Task goal - Word-for-word transcription needed. Include every entry below but no pictures.

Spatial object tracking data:
● ● ● ● ● ● ●
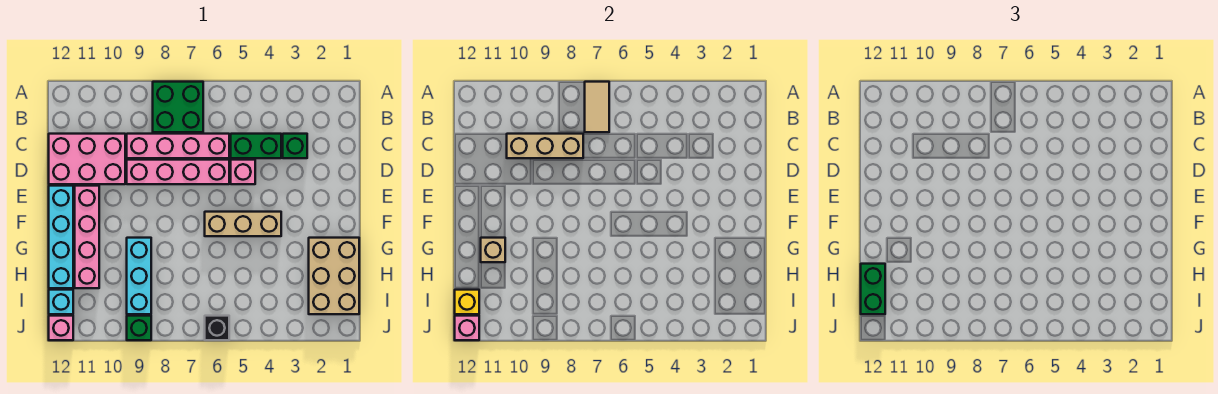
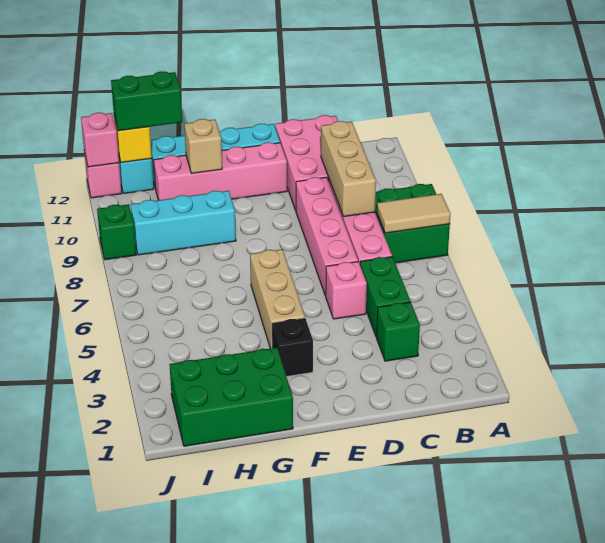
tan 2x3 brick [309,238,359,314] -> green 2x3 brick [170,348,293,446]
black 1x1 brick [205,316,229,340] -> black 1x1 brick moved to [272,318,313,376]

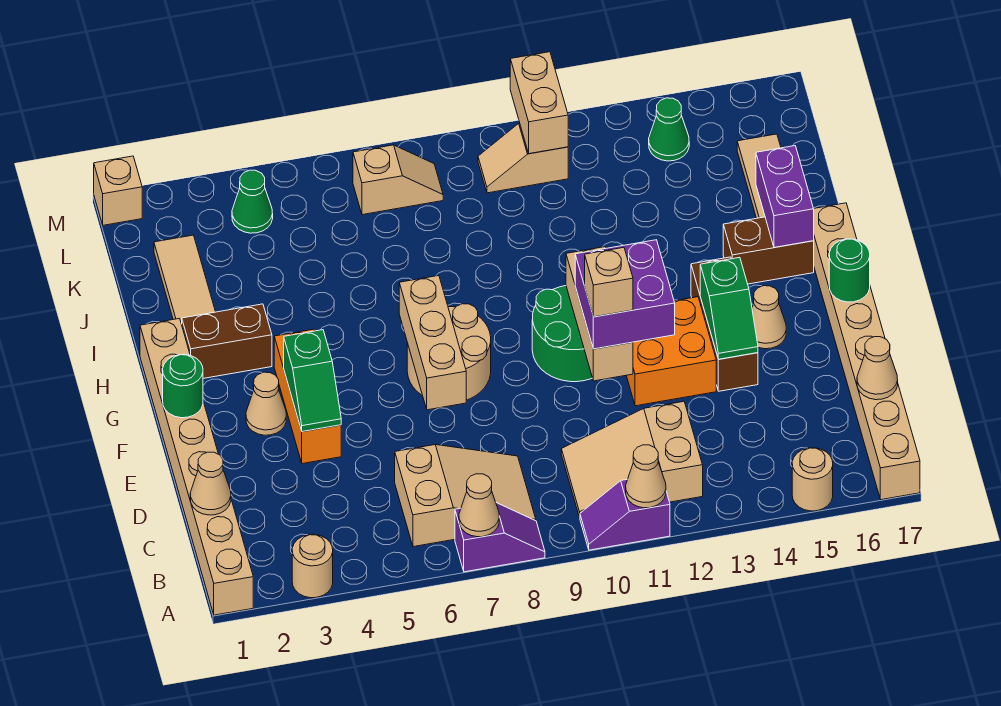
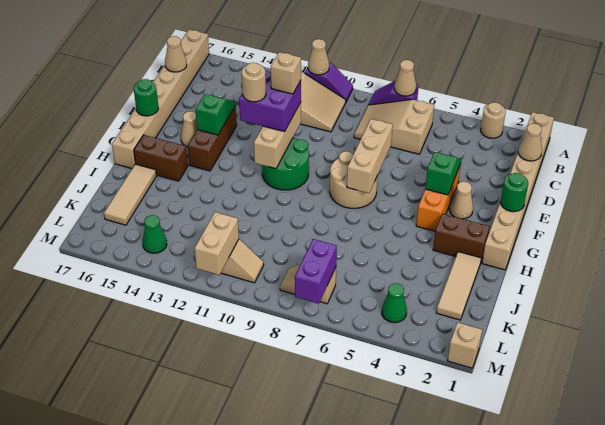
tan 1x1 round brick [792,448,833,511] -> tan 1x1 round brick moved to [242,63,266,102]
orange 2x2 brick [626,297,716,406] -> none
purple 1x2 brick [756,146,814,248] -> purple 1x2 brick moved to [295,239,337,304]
● ● ● ● ● ● ●
Solution to this problem -
tan 2x3 brick [309,238,359,314] -> green 2x3 brick [170,348,293,446]
black 1x1 brick [205,316,229,340] -> black 1x1 brick moved to [272,318,313,376]

tan 1x1 round brick [792,448,833,511] -> tan 1x1 round brick moved to [242,63,266,102]
orange 2x2 brick [626,297,716,406] -> none
purple 1x2 brick [756,146,814,248] -> purple 1x2 brick moved to [295,239,337,304]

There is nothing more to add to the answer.